WRITTEN PROBLEM ▸
Rewrite the data below with every occurrence of "Position" replaced by "Placement", keeping all other text and coordinates unchanged.

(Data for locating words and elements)
++++++++

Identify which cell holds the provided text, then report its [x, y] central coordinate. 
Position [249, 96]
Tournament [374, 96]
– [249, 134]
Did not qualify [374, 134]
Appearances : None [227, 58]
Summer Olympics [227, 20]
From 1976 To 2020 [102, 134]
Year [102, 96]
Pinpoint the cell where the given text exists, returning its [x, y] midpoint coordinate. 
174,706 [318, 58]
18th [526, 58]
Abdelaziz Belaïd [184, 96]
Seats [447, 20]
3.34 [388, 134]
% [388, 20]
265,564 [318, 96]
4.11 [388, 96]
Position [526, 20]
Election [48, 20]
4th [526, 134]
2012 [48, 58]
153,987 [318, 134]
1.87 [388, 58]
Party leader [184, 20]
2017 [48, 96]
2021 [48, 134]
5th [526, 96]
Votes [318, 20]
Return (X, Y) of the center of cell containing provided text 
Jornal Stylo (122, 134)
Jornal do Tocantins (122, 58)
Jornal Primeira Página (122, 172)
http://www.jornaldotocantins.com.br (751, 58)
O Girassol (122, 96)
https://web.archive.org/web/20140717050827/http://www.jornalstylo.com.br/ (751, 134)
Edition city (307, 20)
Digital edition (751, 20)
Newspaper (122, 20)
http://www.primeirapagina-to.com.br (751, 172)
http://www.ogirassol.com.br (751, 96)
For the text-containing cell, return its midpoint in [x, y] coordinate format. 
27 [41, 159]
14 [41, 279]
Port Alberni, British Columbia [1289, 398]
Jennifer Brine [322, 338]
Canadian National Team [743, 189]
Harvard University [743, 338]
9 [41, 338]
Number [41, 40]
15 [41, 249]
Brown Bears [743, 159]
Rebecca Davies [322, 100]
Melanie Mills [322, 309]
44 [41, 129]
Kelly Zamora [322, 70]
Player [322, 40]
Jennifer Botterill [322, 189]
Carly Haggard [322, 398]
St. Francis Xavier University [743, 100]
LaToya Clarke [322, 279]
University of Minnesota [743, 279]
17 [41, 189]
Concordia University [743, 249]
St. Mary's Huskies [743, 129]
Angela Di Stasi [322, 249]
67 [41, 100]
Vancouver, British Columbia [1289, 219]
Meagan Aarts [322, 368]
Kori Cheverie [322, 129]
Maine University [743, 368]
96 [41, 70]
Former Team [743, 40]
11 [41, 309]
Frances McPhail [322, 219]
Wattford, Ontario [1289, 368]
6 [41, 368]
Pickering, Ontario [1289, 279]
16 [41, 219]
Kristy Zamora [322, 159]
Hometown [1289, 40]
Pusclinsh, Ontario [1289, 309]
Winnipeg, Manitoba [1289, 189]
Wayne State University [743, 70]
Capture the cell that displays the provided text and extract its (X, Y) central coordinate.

++++++++

EXPECTED ANSWER ▸
Identify which cell holds the provided text, then report its [x, y] central coordinate. 
Placement [249, 96]
Tournament [374, 96]
– [249, 134]
Did not qualify [374, 134]
Appearances : None [227, 58]
Summer Olympics [227, 20]
From 1976 To 2020 [102, 134]
Year [102, 96]
Pinpoint the cell where the given text exists, returning its [x, y] midpoint coordinate. 
174,706 [318, 58]
18th [526, 58]
Abdelaziz Belaïd [184, 96]
Seats [447, 20]
3.34 [388, 134]
% [388, 20]
265,564 [318, 96]
4.11 [388, 96]
Placement [526, 20]
Election [48, 20]
4th [526, 134]
2012 [48, 58]
153,987 [318, 134]
1.87 [388, 58]
Party leader [184, 20]
2017 [48, 96]
2021 [48, 134]
5th [526, 96]
Votes [318, 20]
Return (X, Y) of the center of cell containing provided text 
Jornal Stylo (122, 134)
Jornal do Tocantins (122, 58)
Jornal Primeira Página (122, 172)
http://www.jornaldotocantins.com.br (751, 58)
O Girassol (122, 96)
https://web.archive.org/web/20140717050827/http://www.jornalstylo.com.br/ (751, 134)
Edition city (307, 20)
Digital edition (751, 20)
Newspaper (122, 20)
http://www.primeirapagina-to.com.br (751, 172)
http://www.ogirassol.com.br (751, 96)
For the text-containing cell, return its midpoint in [x, y] coordinate format. 
27 [41, 159]
14 [41, 279]
Port Alberni, British Columbia [1289, 398]
Jennifer Brine [322, 338]
Canadian National Team [743, 189]
Harvard University [743, 338]
9 [41, 338]
Number [41, 40]
15 [41, 249]
Brown Bears [743, 159]
Rebecca Davies [322, 100]
Melanie Mills [322, 309]
44 [41, 129]
Kelly Zamora [322, 70]
Player [322, 40]
Jennifer Botterill [322, 189]
Carly Haggard [322, 398]
St. Francis Xavier University [743, 100]
LaToya Clarke [322, 279]
University of Minnesota [743, 279]
17 [41, 189]
Concordia University [743, 249]
St. Mary's Huskies [743, 129]
Angela Di Stasi [322, 249]
67 [41, 100]
Vancouver, British Columbia [1289, 219]
Meagan Aarts [322, 368]
Kori Cheverie [322, 129]
Maine University [743, 368]
96 [41, 70]
Former Team [743, 40]
11 [41, 309]
Frances McPhail [322, 219]
Wattford, Ontario [1289, 368]
6 [41, 368]
Pickering, Ontario [1289, 279]
16 [41, 219]
Kristy Zamora [322, 159]
Hometown [1289, 40]
Pusclinsh, Ontario [1289, 309]
Winnipeg, Manitoba [1289, 189]
Wayne State University [743, 70]
Capture the cell that displays the provided text and extract its (X, Y) central coordinate.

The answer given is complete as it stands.